§ **EXERCISE DIRECTIONS**: In the lines below, count those containing the word "ring" and give the number alone.

Items from a dataset:
+-------+

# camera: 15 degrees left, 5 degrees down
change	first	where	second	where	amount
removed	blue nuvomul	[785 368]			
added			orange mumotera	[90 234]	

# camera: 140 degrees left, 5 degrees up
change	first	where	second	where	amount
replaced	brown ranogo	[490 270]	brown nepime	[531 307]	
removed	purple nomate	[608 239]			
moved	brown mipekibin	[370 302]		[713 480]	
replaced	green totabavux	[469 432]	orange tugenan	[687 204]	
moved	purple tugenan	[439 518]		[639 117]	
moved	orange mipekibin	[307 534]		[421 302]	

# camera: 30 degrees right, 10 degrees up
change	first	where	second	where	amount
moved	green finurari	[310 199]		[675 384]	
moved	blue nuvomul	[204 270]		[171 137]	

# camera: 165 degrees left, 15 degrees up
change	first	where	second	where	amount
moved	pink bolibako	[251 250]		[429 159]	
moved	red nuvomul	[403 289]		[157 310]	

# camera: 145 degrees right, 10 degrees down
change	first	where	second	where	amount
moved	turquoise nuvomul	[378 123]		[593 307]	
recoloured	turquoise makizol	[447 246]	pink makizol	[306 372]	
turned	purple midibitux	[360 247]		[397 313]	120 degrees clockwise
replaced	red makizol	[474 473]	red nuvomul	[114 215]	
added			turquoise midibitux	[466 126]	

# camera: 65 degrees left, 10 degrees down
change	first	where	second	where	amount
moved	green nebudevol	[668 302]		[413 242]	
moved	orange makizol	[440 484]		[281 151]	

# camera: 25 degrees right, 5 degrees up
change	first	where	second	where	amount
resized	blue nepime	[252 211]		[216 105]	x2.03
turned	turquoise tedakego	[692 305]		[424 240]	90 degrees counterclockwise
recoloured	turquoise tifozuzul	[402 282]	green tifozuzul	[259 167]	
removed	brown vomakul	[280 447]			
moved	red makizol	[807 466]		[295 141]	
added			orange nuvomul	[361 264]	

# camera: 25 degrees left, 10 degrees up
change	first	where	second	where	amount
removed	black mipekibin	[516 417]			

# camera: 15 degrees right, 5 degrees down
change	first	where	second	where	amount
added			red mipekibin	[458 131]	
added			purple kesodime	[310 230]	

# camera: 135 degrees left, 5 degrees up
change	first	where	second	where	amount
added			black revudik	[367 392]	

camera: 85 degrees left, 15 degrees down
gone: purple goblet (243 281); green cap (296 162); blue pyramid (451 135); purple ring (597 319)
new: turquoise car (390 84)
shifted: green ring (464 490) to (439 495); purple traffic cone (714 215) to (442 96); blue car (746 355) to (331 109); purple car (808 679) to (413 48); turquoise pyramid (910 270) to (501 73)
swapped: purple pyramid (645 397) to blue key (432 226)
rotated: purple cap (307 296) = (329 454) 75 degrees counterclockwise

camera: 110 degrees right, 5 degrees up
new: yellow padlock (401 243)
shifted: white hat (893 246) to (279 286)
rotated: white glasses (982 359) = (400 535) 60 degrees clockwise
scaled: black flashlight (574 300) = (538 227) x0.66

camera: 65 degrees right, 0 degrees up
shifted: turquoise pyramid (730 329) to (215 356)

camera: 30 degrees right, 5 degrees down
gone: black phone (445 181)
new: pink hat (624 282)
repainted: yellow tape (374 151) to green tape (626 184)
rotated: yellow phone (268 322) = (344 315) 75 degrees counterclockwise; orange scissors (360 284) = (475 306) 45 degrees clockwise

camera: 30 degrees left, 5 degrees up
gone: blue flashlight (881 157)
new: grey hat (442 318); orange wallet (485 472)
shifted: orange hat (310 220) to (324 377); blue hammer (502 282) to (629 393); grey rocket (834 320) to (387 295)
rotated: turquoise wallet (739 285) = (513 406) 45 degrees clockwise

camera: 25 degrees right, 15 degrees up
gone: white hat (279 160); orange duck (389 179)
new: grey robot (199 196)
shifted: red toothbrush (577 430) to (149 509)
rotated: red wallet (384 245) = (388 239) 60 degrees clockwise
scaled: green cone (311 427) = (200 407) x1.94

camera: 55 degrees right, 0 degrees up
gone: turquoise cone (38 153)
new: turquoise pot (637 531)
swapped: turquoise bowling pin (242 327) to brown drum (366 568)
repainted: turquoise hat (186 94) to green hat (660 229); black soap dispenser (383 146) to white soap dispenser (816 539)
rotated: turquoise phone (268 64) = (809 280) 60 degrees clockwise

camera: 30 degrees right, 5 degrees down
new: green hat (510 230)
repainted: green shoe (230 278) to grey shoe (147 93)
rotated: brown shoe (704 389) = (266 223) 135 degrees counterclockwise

+-------+

§ **EXERCISE ANSWER**: 2